• Your task: Identify every line in the records below that contains the word "cutting", and copy each of those lines.

• Task input:
····················

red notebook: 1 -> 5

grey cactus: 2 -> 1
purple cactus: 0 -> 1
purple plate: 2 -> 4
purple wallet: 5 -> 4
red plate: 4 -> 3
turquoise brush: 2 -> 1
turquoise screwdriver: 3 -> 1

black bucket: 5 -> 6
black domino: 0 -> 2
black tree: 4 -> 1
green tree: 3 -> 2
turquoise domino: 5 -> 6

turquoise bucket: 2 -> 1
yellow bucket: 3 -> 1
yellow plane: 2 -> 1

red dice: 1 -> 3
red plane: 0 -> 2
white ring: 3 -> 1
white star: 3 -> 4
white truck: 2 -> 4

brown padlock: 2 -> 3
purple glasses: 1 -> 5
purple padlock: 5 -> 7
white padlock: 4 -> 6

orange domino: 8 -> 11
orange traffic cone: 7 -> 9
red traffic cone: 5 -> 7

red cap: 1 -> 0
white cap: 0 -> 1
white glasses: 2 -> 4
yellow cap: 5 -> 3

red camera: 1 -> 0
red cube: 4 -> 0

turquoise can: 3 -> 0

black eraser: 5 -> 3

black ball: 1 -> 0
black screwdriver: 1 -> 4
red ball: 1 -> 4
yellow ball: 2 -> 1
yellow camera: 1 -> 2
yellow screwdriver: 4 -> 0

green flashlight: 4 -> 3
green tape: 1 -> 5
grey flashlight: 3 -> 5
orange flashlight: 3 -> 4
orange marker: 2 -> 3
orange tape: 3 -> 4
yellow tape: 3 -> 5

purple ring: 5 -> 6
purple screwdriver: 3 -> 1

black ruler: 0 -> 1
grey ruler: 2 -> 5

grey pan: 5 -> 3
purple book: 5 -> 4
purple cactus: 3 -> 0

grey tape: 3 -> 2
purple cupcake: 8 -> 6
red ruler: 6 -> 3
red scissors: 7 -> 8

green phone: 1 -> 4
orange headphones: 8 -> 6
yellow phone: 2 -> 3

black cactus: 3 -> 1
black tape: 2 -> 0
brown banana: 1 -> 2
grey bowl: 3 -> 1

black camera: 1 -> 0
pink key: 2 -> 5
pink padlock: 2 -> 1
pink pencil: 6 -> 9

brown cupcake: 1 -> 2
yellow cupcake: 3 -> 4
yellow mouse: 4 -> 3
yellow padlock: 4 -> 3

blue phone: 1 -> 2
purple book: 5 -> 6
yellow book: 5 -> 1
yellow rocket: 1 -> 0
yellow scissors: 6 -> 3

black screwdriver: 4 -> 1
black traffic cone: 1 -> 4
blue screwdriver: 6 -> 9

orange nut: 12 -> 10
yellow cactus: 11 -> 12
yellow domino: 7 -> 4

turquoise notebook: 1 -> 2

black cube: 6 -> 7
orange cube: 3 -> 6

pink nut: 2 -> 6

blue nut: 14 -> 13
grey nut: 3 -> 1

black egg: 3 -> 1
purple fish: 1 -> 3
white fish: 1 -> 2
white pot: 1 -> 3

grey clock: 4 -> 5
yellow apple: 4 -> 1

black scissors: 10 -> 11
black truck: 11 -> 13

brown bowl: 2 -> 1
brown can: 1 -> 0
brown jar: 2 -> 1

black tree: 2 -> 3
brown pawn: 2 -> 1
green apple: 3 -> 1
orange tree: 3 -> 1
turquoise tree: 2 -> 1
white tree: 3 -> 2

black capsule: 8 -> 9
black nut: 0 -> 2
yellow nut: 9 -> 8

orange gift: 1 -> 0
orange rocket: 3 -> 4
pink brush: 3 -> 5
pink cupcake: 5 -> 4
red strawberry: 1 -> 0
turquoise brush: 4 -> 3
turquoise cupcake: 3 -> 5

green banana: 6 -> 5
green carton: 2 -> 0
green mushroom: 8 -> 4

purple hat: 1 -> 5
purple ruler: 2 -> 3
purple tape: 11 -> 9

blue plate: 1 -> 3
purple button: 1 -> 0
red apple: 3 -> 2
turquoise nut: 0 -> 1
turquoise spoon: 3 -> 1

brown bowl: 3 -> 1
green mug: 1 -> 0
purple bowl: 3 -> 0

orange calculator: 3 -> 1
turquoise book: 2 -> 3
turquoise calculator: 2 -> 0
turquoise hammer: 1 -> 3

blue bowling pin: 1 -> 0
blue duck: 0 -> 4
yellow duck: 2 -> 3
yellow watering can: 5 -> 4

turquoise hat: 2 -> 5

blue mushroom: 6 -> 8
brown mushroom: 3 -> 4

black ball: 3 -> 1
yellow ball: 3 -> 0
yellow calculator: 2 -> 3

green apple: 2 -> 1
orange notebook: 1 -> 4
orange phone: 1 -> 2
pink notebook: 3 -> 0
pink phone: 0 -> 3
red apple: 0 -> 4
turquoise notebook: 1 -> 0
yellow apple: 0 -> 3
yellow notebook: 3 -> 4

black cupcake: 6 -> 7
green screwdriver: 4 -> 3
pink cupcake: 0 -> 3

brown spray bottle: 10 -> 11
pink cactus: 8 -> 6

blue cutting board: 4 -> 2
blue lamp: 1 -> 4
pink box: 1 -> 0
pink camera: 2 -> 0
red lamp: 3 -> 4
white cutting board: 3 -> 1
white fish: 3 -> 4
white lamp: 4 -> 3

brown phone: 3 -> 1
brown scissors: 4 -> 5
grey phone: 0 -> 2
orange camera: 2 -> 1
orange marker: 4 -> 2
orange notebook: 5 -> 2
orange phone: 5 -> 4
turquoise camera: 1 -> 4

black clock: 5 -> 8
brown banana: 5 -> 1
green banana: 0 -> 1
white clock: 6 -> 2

····················

• Written response:
blue cutting board: 4 -> 2
white cutting board: 3 -> 1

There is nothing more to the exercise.